(EXTRACTED RECORDS begins)

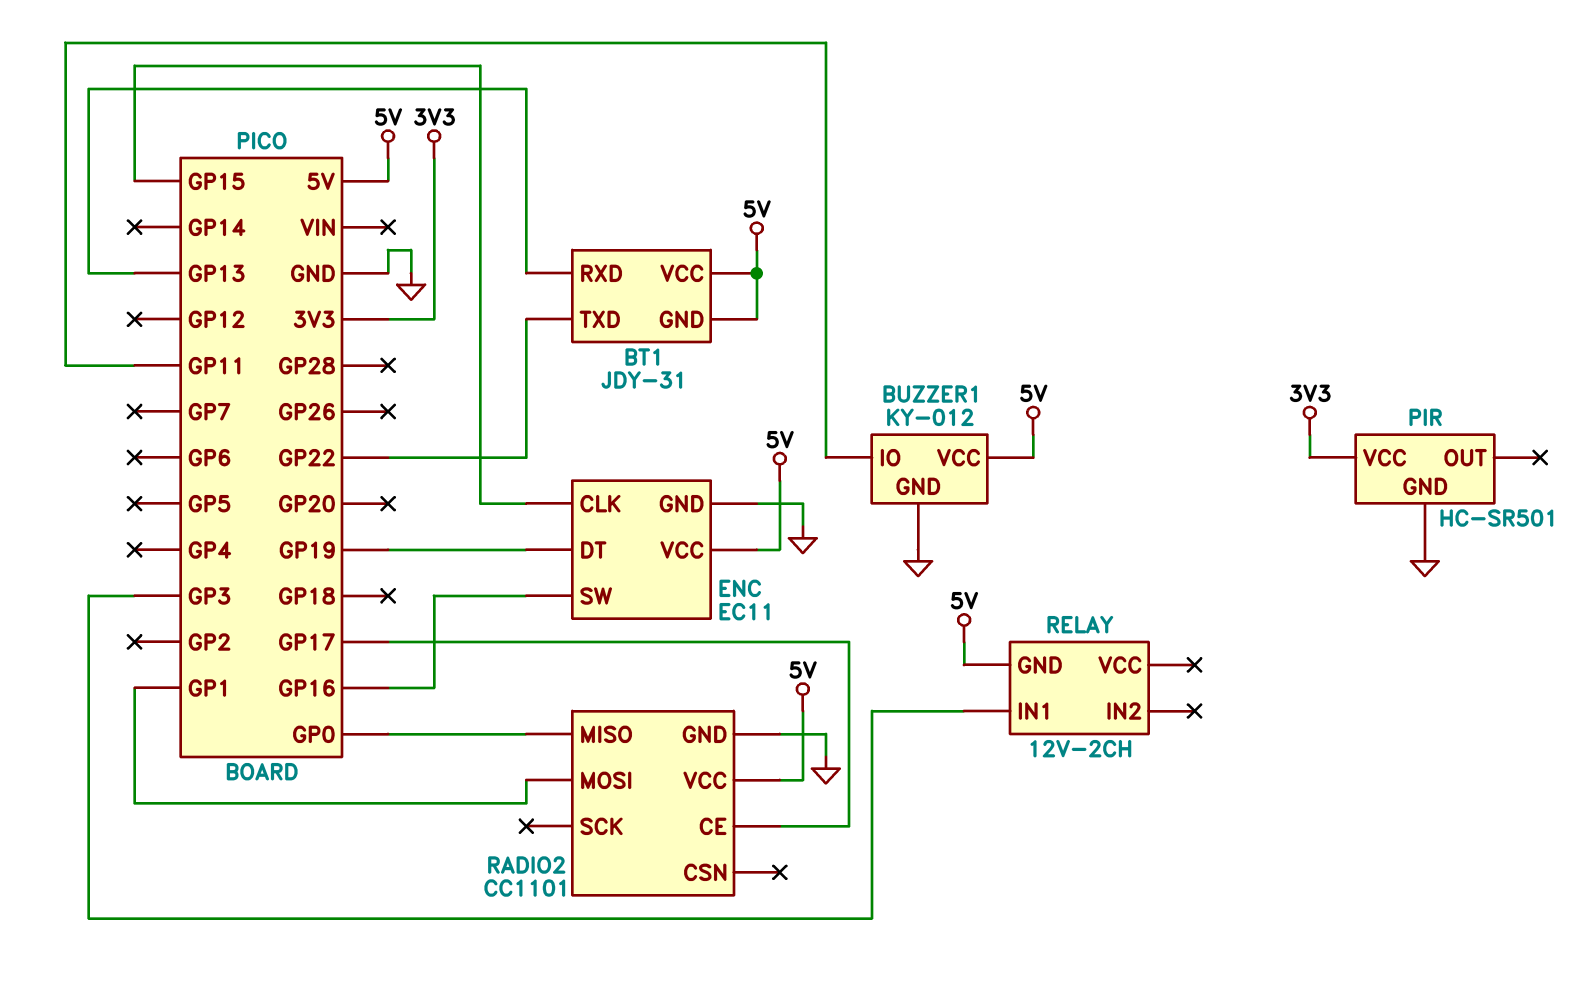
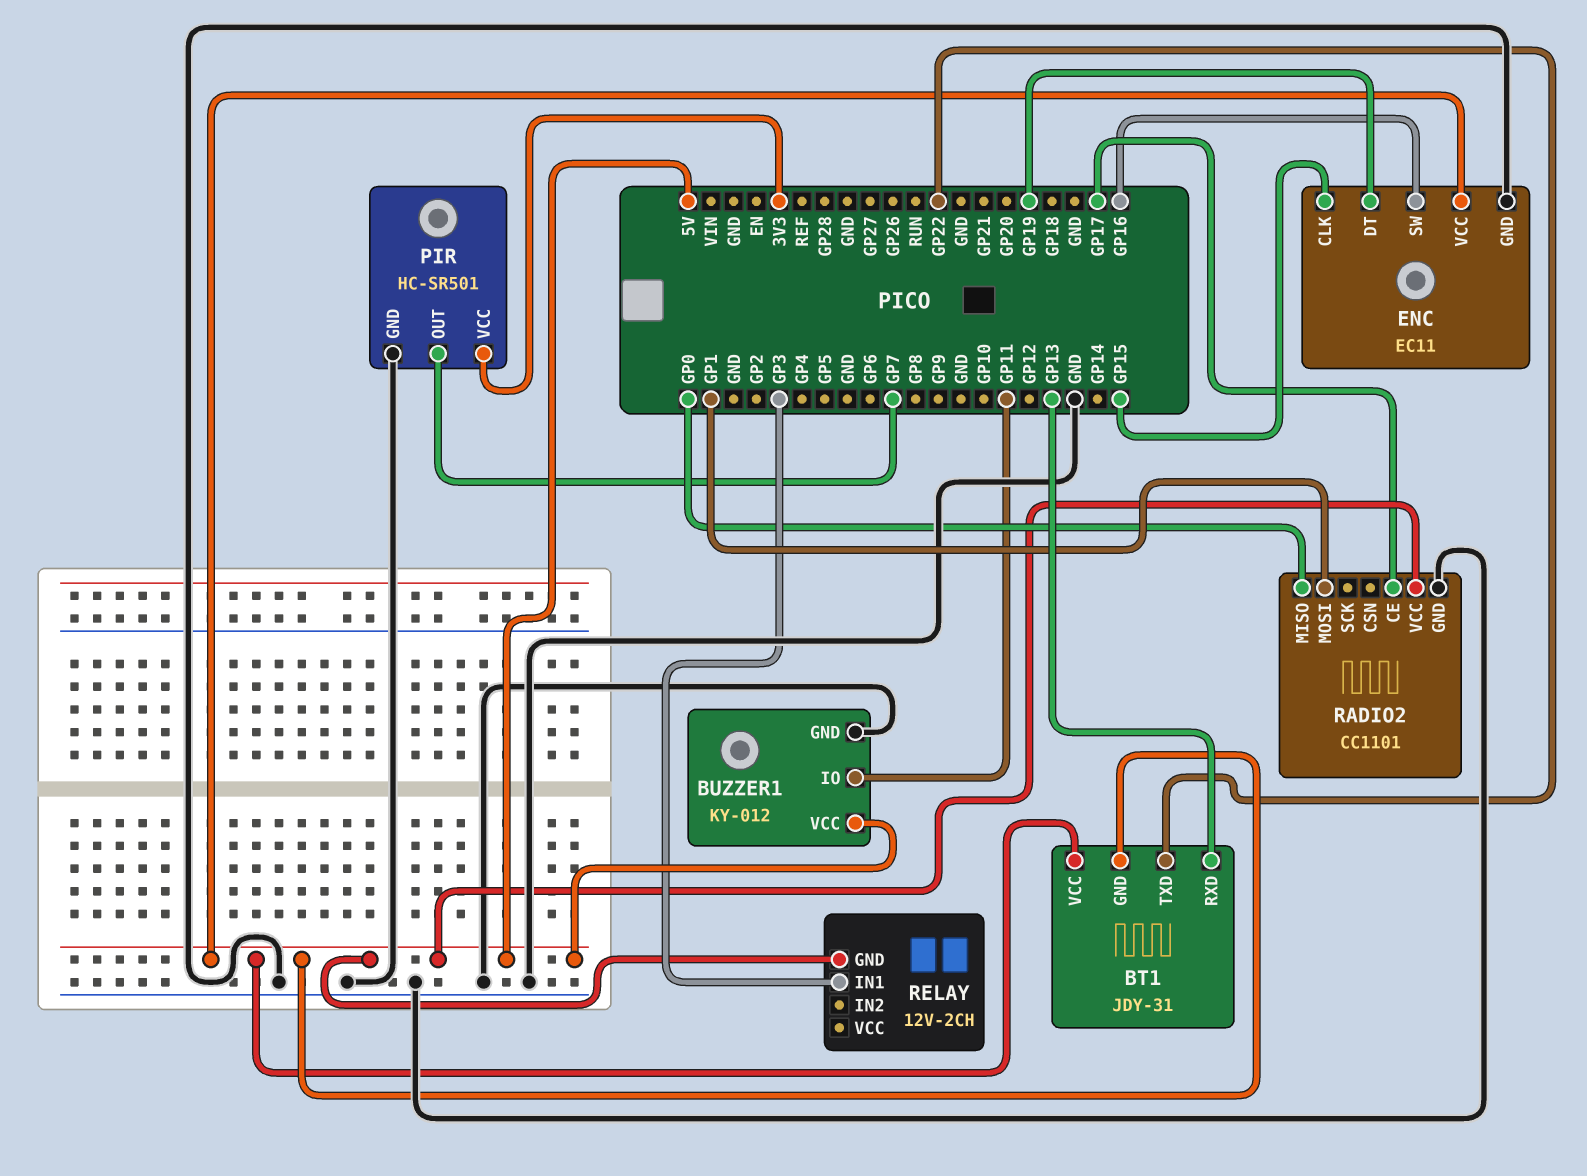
PIR pin OUT: none -> GP7

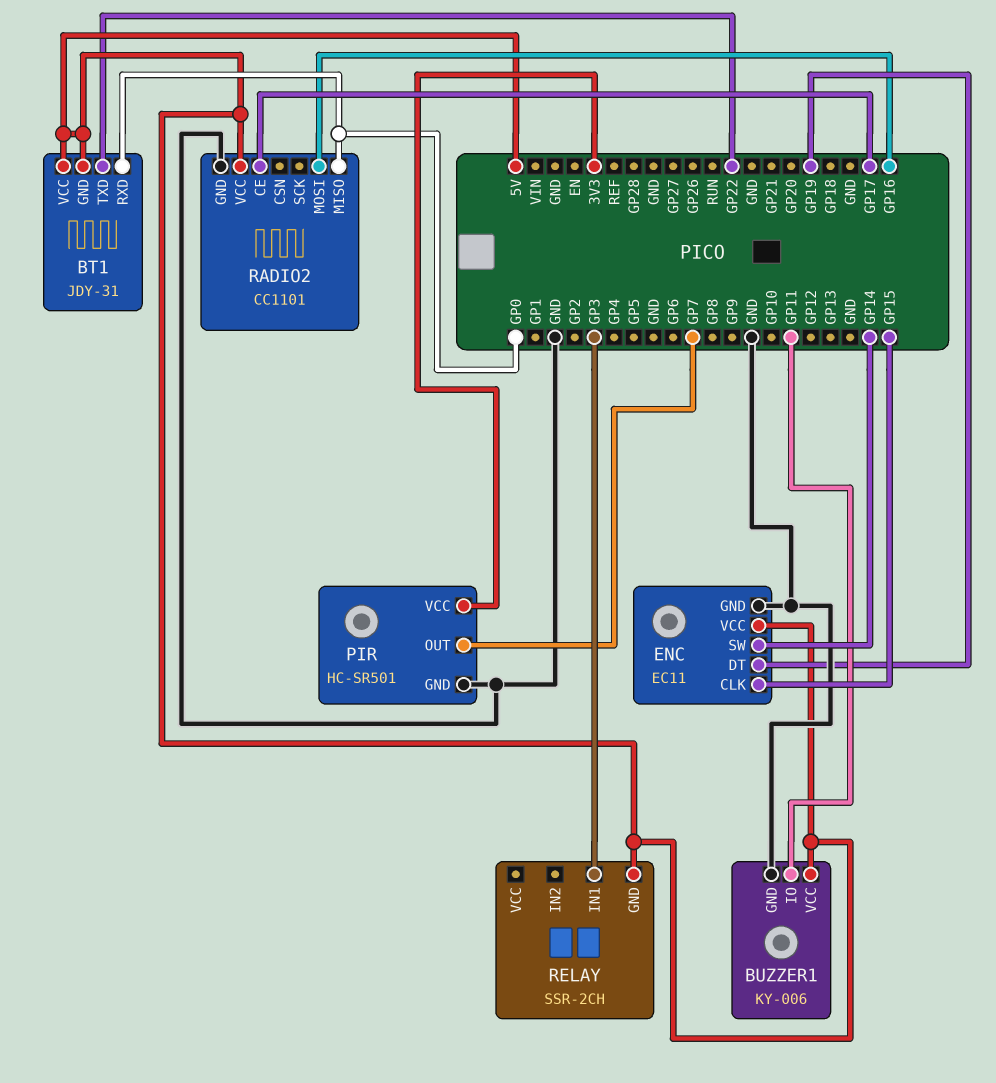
BT1 pin RXD: GP13 -> GP0
BUZZER1: KY-012 -> KY-006
ENC pin SW: GP16 -> GP14
RADIO2 pin MOSI: GP1 -> GP16
RELAY: 12V-2CH -> SSR-2CH

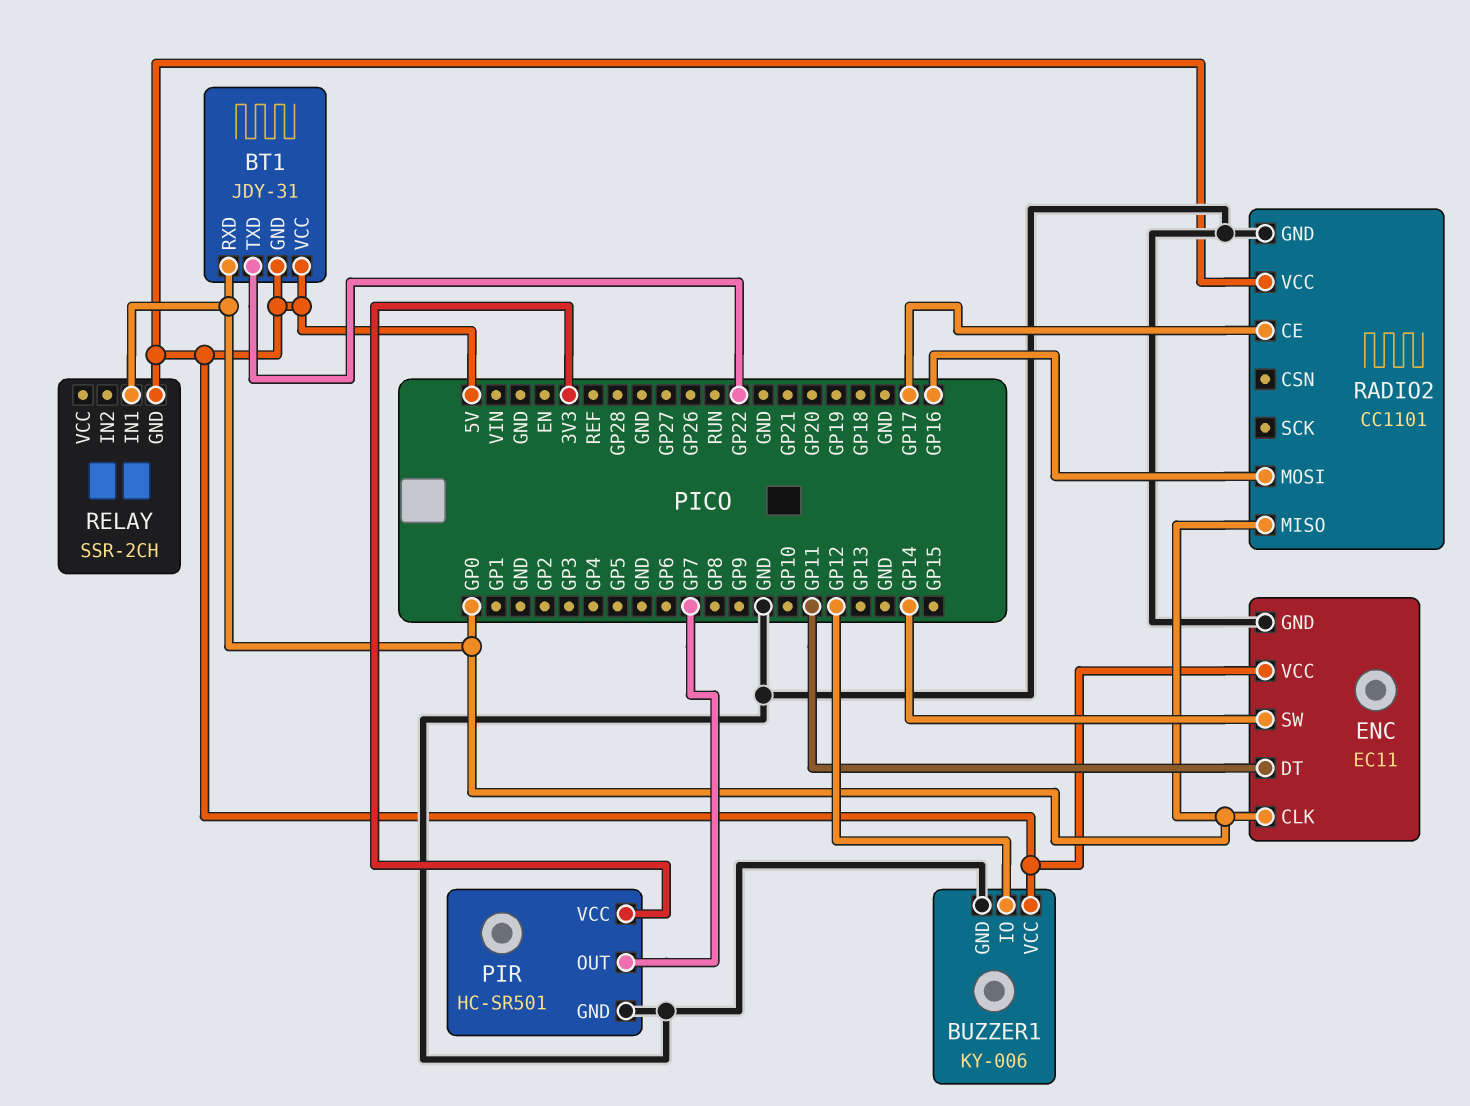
BUZZER1 pin IO: GP11 -> GP12
ENC pin CLK: GP15 -> GP0
ENC pin DT: GP19 -> GP11
RELAY pin IN1: GP3 -> GP0

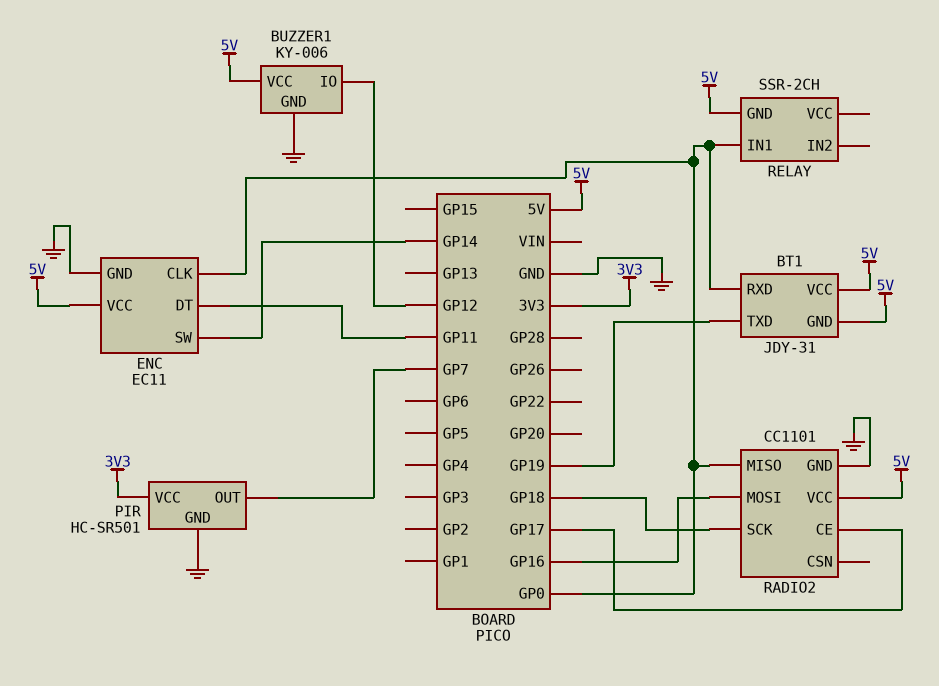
BT1 pin TXD: GP22 -> GP19
RADIO2 pin SCK: none -> GP18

(EXTRACTED RECORDS ends)

## EXERCISE DESCRIPTION
Please write out the lines above, beginning at the line with "ENC pin DT: GP19 -> GP11" and ending at the last line of the records, exactly as they appear and without pictures.

## SOLUTION FOR THIS EXERCISE
ENC pin DT: GP19 -> GP11
RELAY pin IN1: GP3 -> GP0

BT1 pin TXD: GP22 -> GP19
RADIO2 pin SCK: none -> GP18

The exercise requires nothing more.